Task directions: From the entries below, reproduce exactly the lines from the one with "orange star: (88, 266) -> (46, 231), moved" through the one with "yellow star: (112, 137) -> (19, 40), moved", both included, without images.

### Records supplied ###

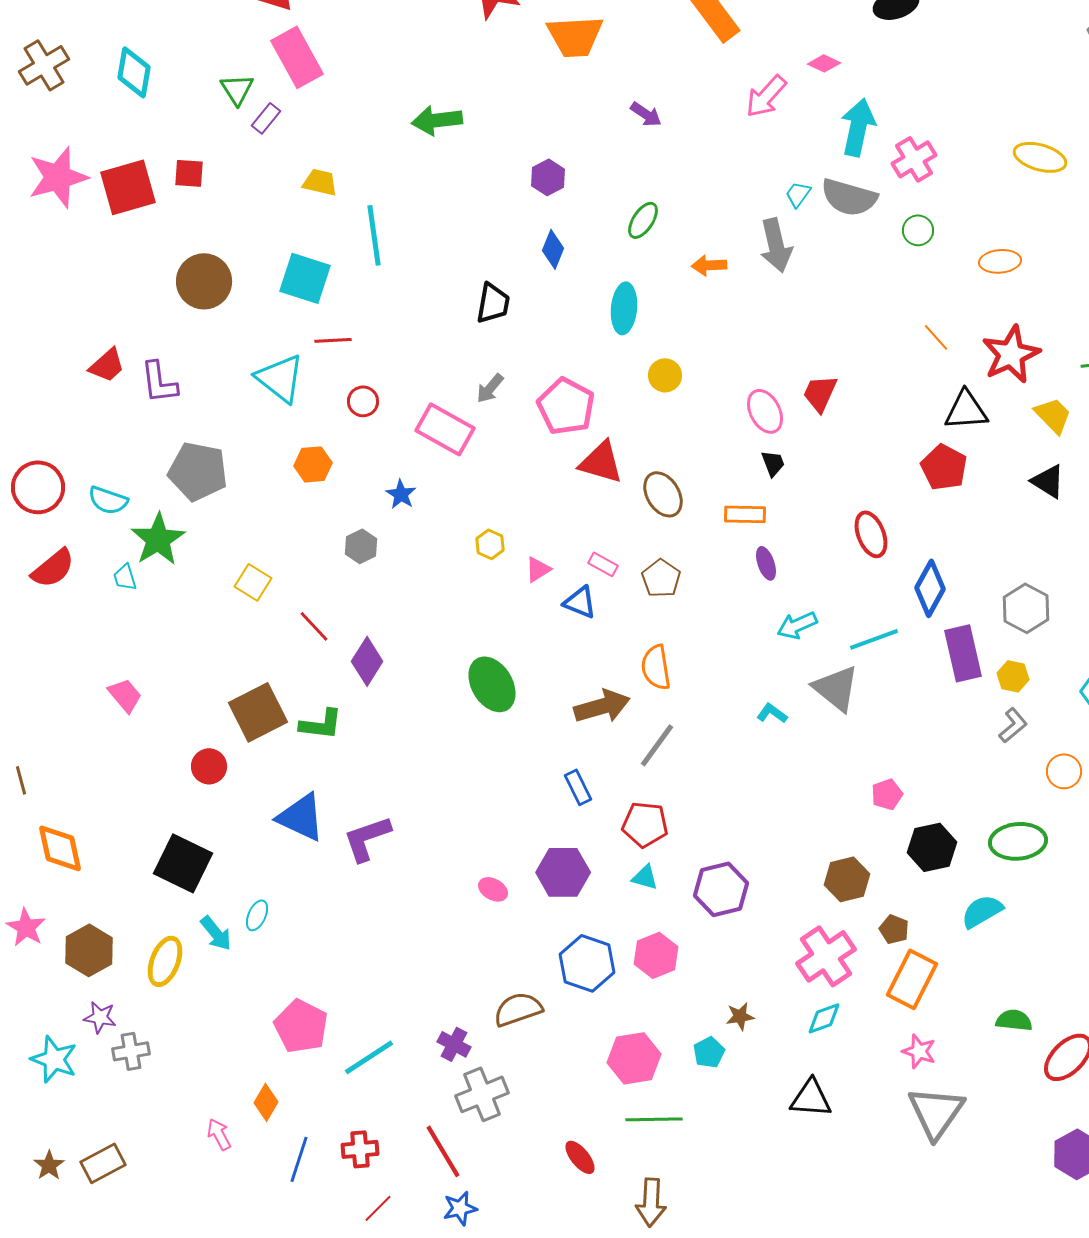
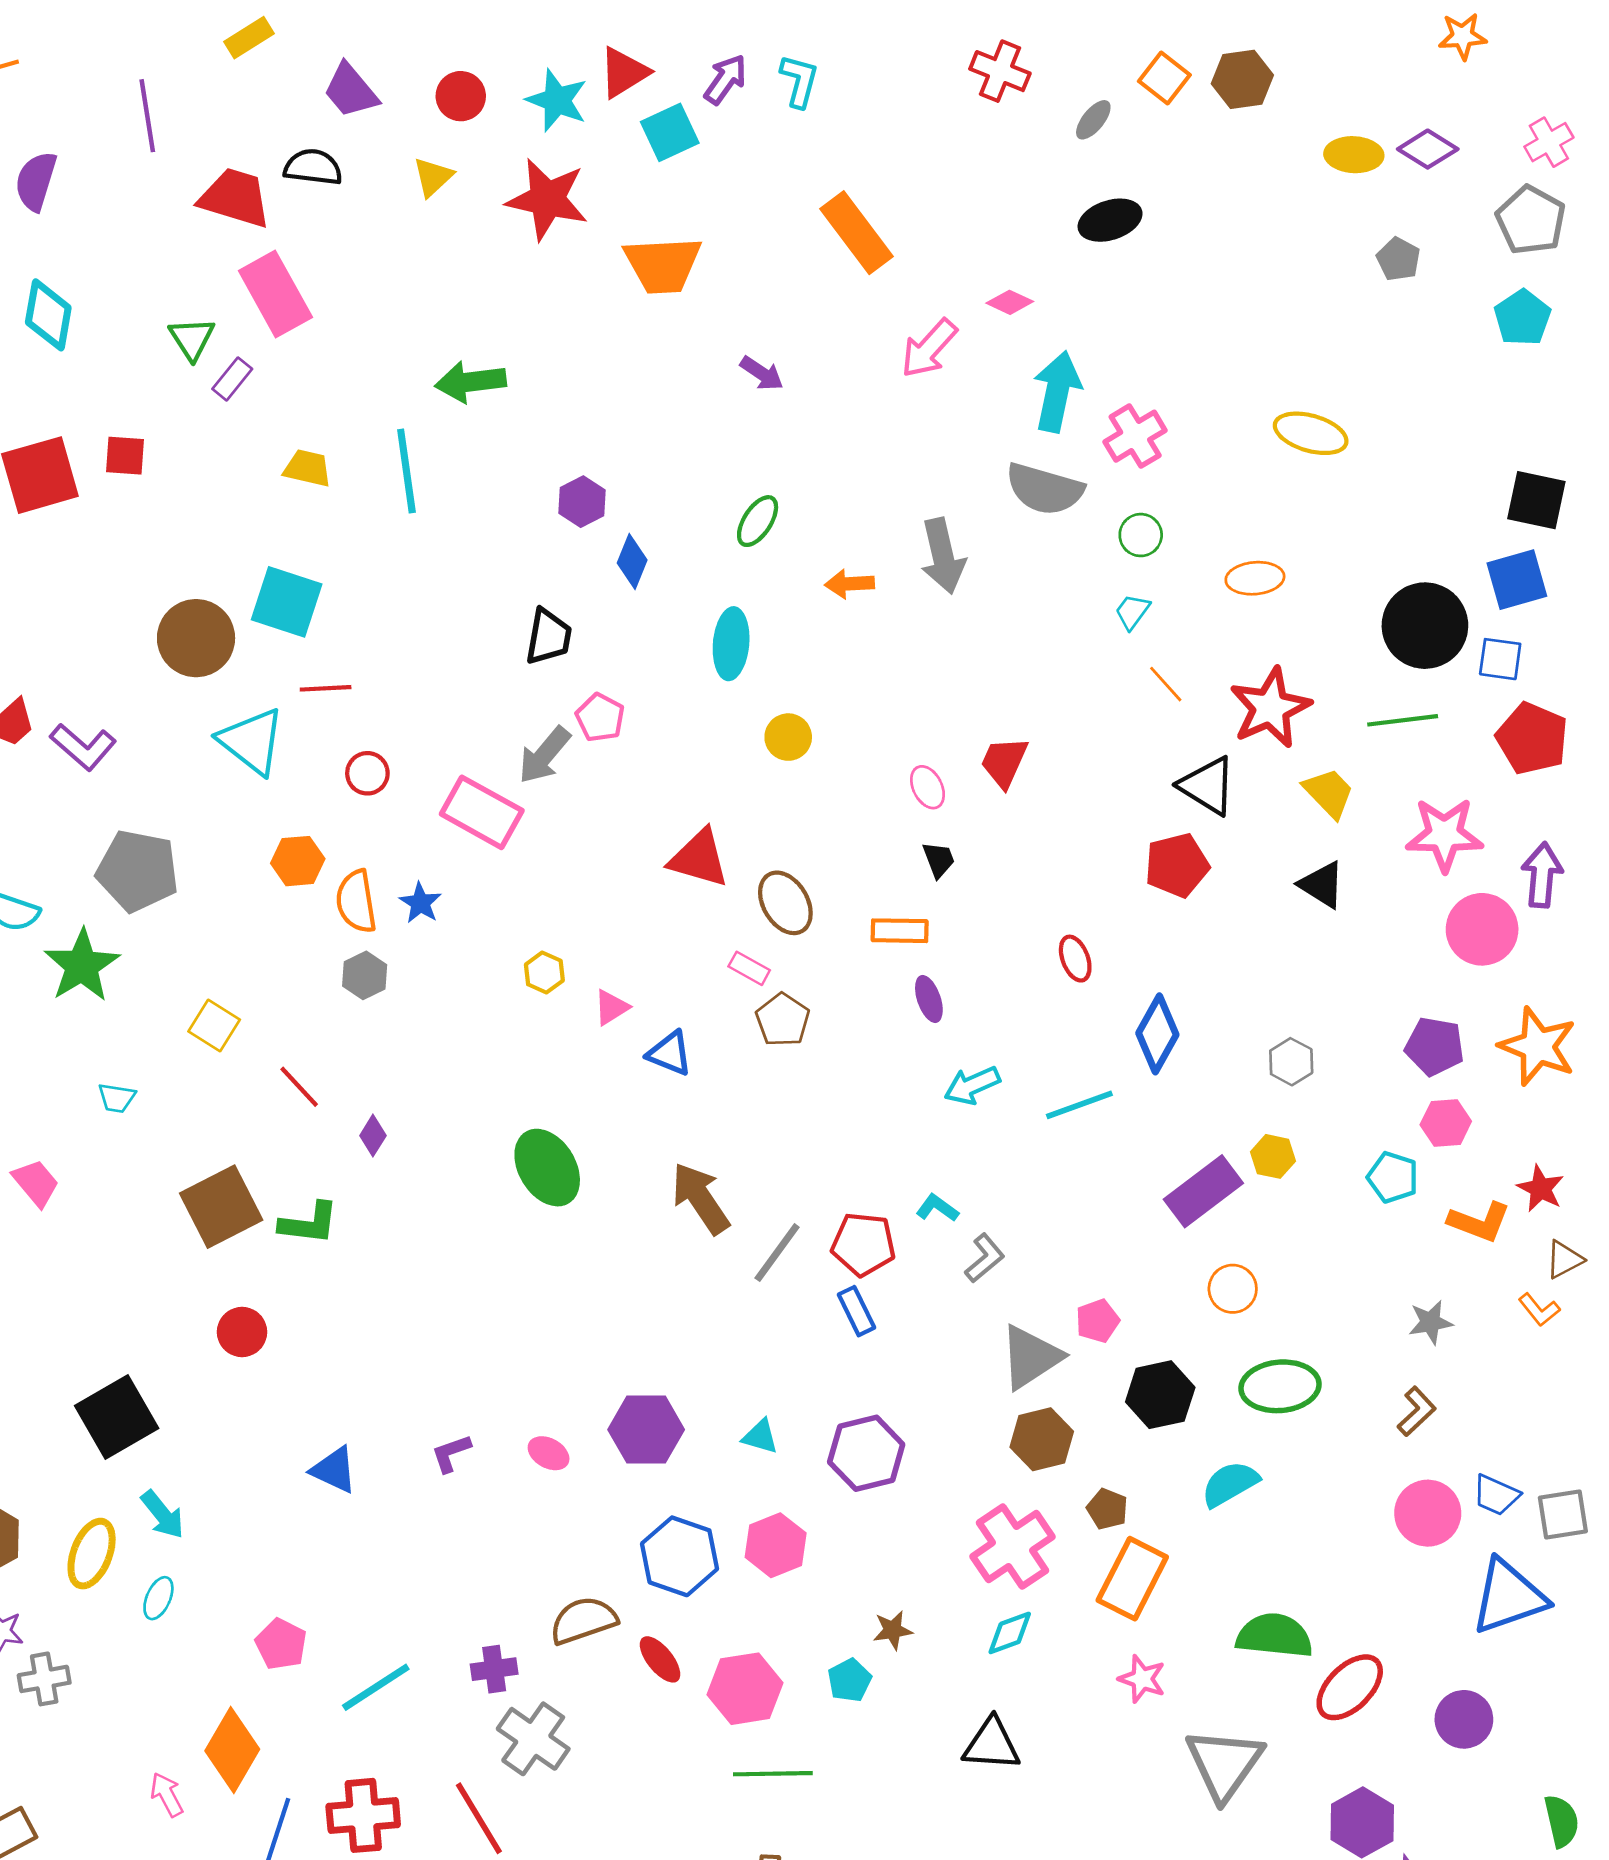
purple hexagon: (548, 177) -> (582, 502), moved
cyan trapezoid: (798, 194) -> (1132, 612), moved
cyan line: (374, 235) -> (406, 471), moved
brown circle: (204, 281) -> (196, 638), moved
purple L-shape: (159, 382) -> (83, 747), turned -42
gray arrow: (490, 388) -> (544, 755), size x1.4
pink pentagon: (566, 406) -> (600, 718), moved, size x0.6
black triangle: (966, 410) -> (1208, 786), turned 36
pink ellipse: (765, 411) -> (928, 787), size x0.7
red pentagon: (944, 467) -> (1177, 865), turned 30
red ellipse: (871, 534) -> (1075, 959), size x0.7
pink rectangle: (603, 564) -> (749, 968), moved
cyan trapezoid: (125, 577) -> (117, 1098), moved, turned -64
gray hexagon: (1026, 608) -> (1291, 1062), size x0.7
purple rectangle: (963, 653) -> (1203, 1191), moved, turned 66
purple diamond: (367, 661) -> (373, 1136), size x0.6
orange semicircle: (656, 667) -> (356, 901), moved
gray triangle: (836, 688) -> (1031, 1357), moved, turned 48
brown arrow: (602, 706) -> (700, 1198), turned -108
gray L-shape: (1013, 725) -> (985, 1258), moved
red circle: (209, 766) -> (242, 1332), moved
orange circle: (1064, 771) -> (1233, 1289), moved
blue rectangle: (578, 787) -> (856, 1311), moved
blue triangle: (301, 817) -> (334, 1470), moved, size x0.7
red pentagon: (645, 824) -> (863, 1244), moved
purple L-shape: (367, 838) -> (451, 1453), moved, size x0.6
black square: (183, 863) -> (117, 1417), turned 34
cyan ellipse: (257, 915) -> (158, 1598), moved
green semicircle: (1014, 1020) -> (1274, 1636), size x1.5
pink pentagon: (301, 1026) -> (281, 1644), size x0.7
purple cross: (454, 1044) -> (494, 1669), turned -36
gray cross: (482, 1094) -> (533, 1739), turned -33
orange diamond: (266, 1102) -> (232, 1750), size x1.6
gray triangle: (936, 1112) -> (1224, 1764), moved
red cross: (360, 1149) -> (363, 1815), size x1.4
red ellipse: (580, 1157) -> (660, 1659), moved

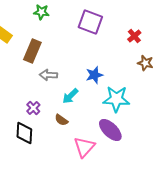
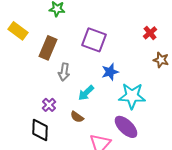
purple square: (90, 22) -> (94, 40), moved
gray arrow: (48, 75) -> (64, 72), turned -84

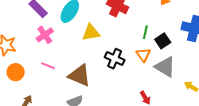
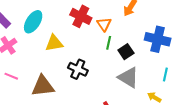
orange triangle: (143, 55) -> (104, 24), moved
brown triangle: (80, 76) -> (43, 86), turned -30

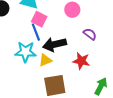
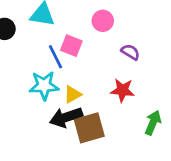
pink square: (39, 19) -> (71, 46), moved
black arrow: (55, 44) -> (66, 117), moved

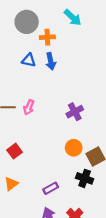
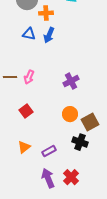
blue arrow: (51, 61) -> (49, 35), turned 35
red square: (15, 151) -> (26, 111), moved
orange triangle: (11, 184) -> (24, 147), moved

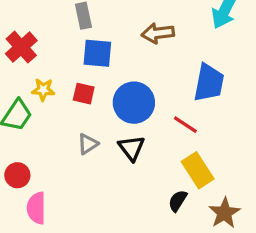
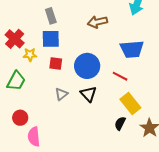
blue square: (97, 53) -> (51, 39), moved
blue trapezoid: (209, 83) -> (132, 49), turned 80
yellow star: (43, 90) -> (30, 55), moved

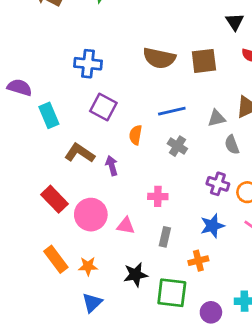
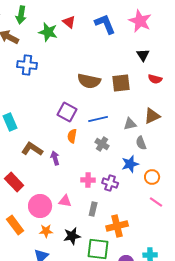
blue cross: (88, 64) -> (27, 65), moved
purple square: (103, 107) -> (67, 112), moved
purple cross: (218, 184) -> (110, 183), moved
pink circle: (91, 215) -> (40, 206), moved
blue star: (212, 226) -> (130, 164), moved
orange cross: (198, 261) -> (117, 226), size x1.5
orange star: (88, 266) -> (46, 231), moved

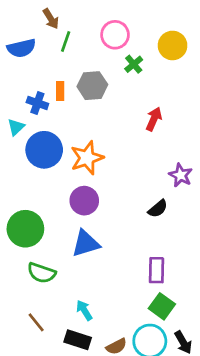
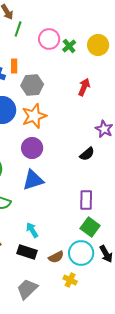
pink circle: (115, 35) -> (49, 39), moved
yellow circle: (173, 45) -> (98, 45), moved
gray hexagon: (92, 86) -> (32, 85), moved

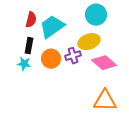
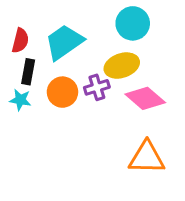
red semicircle: (31, 20) -> (20, 41), moved

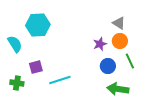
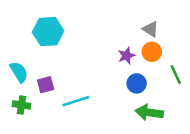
cyan semicircle: (15, 44) -> (19, 72), moved
green line: (130, 61) -> (176, 75), moved

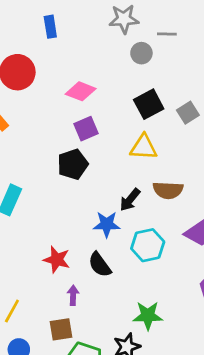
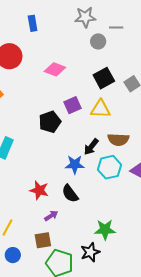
purple square: (86, 129) -> (73, 105), moved
cyan hexagon: (148, 245) -> (109, 167), moved
purple arrow: (73, 295) -> (51, 216), turned 56

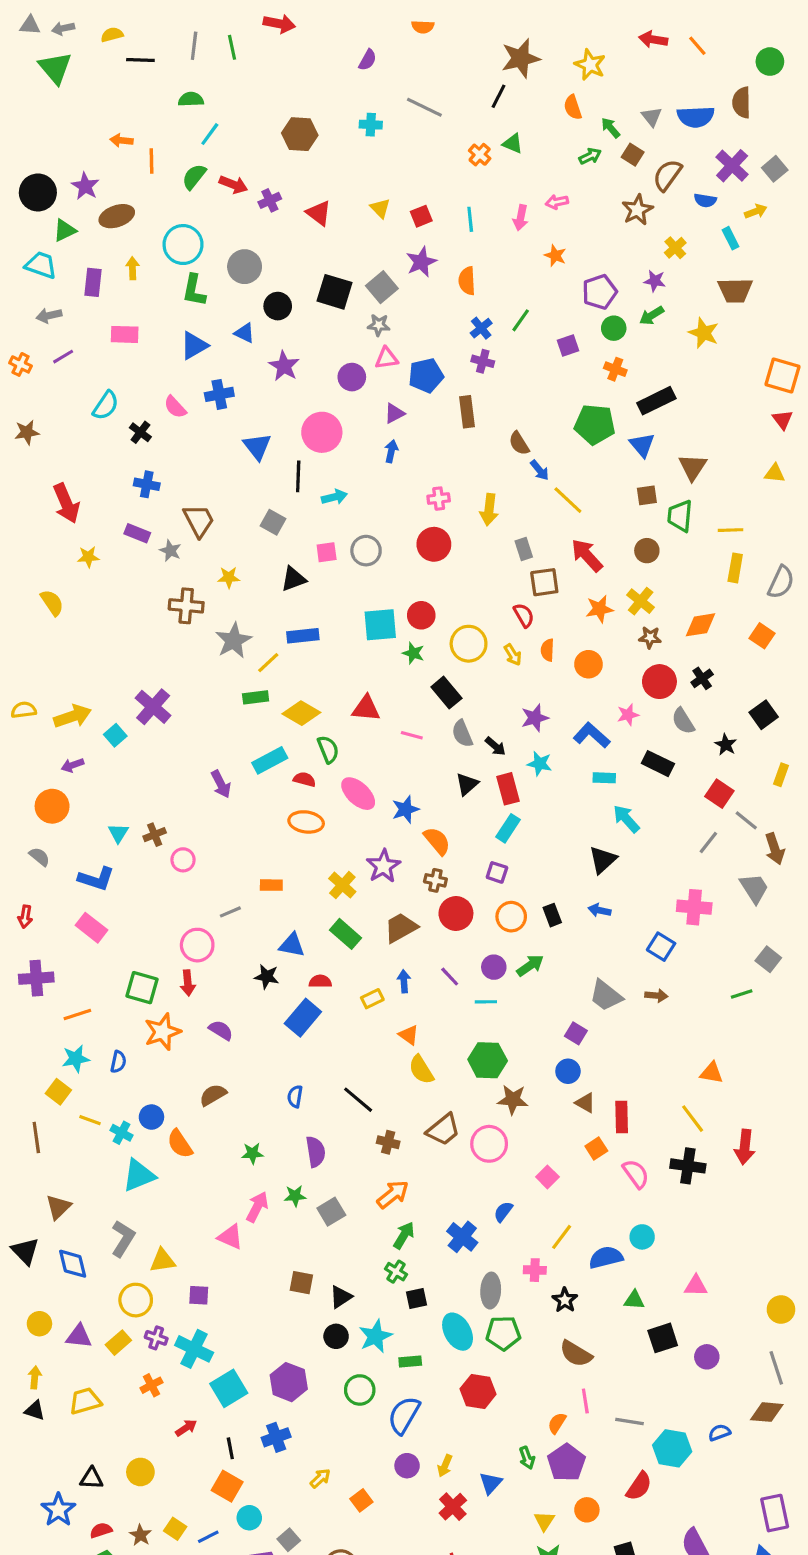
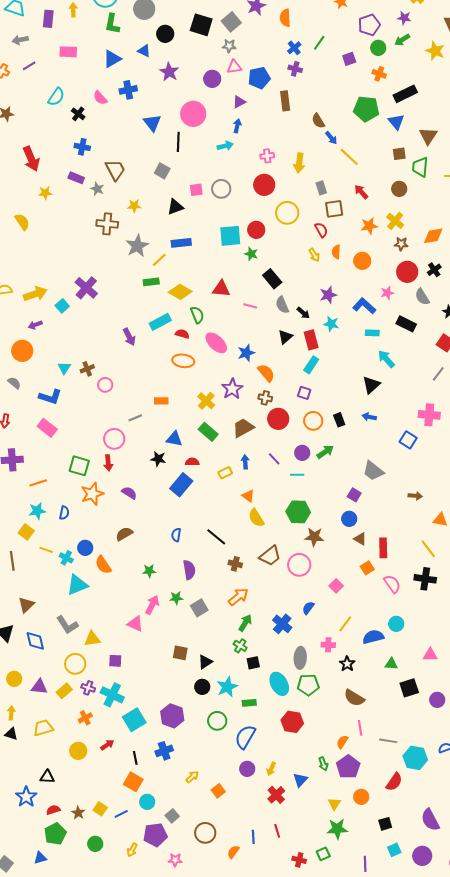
cyan arrow: (334, 497) -> (225, 146), moved
red arrow: (587, 555) -> (361, 192), size x0.7
yellow circle: (469, 644) -> (287, 213), moved
brown arrow: (656, 996) -> (415, 496), moved
gray L-shape: (123, 1238) -> (67, 625), turned 115
yellow circle: (140, 1472) -> (78, 751), moved

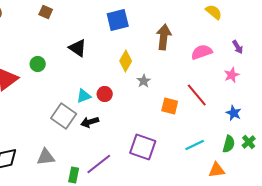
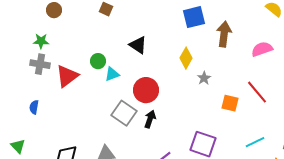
blue square: (118, 20) -> (194, 17), moved
red circle: (105, 94) -> (146, 90), moved, size x1.6
cyan triangle: (84, 96) -> (112, 74), moved
black arrow: (90, 122) -> (150, 119), turned 126

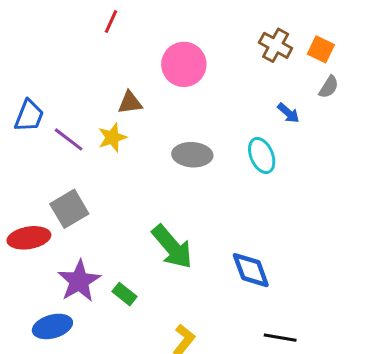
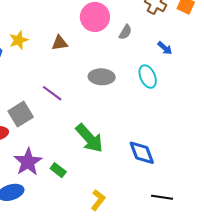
gray semicircle: (329, 87) -> (125, 32), moved
yellow star: (112, 137) -> (19, 40), moved
purple line: (69, 139) -> (52, 93), moved

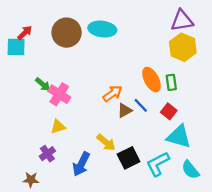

###

Task response:
orange star: (88, 266) -> (46, 231), moved

pink circle: (115, 35) -> (49, 39), moved
yellow circle: (173, 45) -> (98, 45), moved
gray hexagon: (92, 86) -> (32, 85), moved

red semicircle: (31, 20) -> (20, 41), moved

cyan semicircle: (15, 44) -> (19, 72), moved
green line: (130, 61) -> (176, 75), moved

purple square: (86, 129) -> (73, 105), moved
cyan hexagon: (148, 245) -> (109, 167), moved
purple arrow: (73, 295) -> (51, 216), turned 56

cyan arrow: (334, 497) -> (225, 146), moved
red arrow: (587, 555) -> (361, 192), size x0.7
yellow circle: (469, 644) -> (287, 213), moved
brown arrow: (656, 996) -> (415, 496), moved
gray L-shape: (123, 1238) -> (67, 625), turned 115
yellow circle: (140, 1472) -> (78, 751), moved

blue square: (118, 20) -> (194, 17), moved
red circle: (105, 94) -> (146, 90), moved, size x1.6
cyan triangle: (84, 96) -> (112, 74), moved
black arrow: (90, 122) -> (150, 119), turned 126

gray semicircle: (329, 87) -> (125, 32), moved
yellow star: (112, 137) -> (19, 40), moved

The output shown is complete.